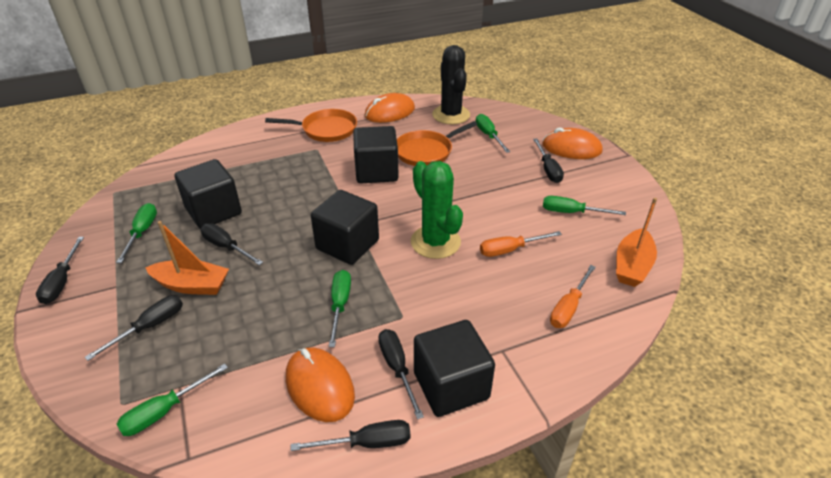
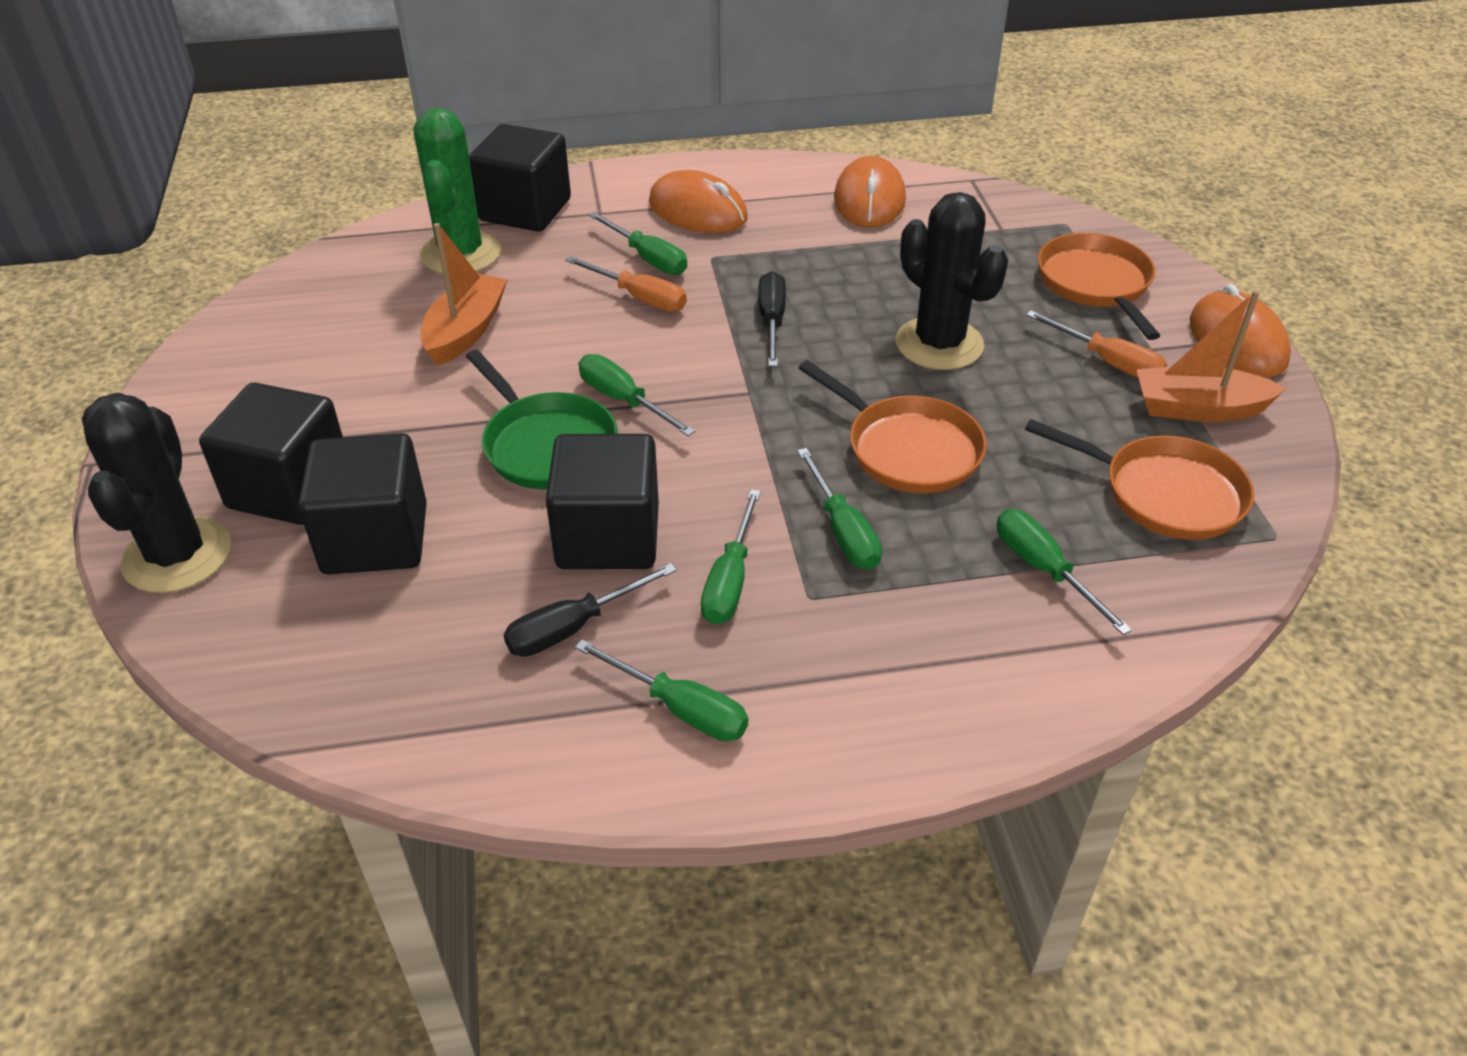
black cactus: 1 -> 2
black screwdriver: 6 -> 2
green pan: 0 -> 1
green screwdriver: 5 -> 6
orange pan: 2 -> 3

^^^^^^^^

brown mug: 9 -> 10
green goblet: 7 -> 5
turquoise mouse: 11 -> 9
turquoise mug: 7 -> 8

^^^^^^^^

**TASK DETAILS:**
Filtering the entries above by the word "screwdriver", copy each line that matches.

**ANSWER TO THIS PROBLEM:**
black screwdriver: 6 -> 2
green screwdriver: 5 -> 6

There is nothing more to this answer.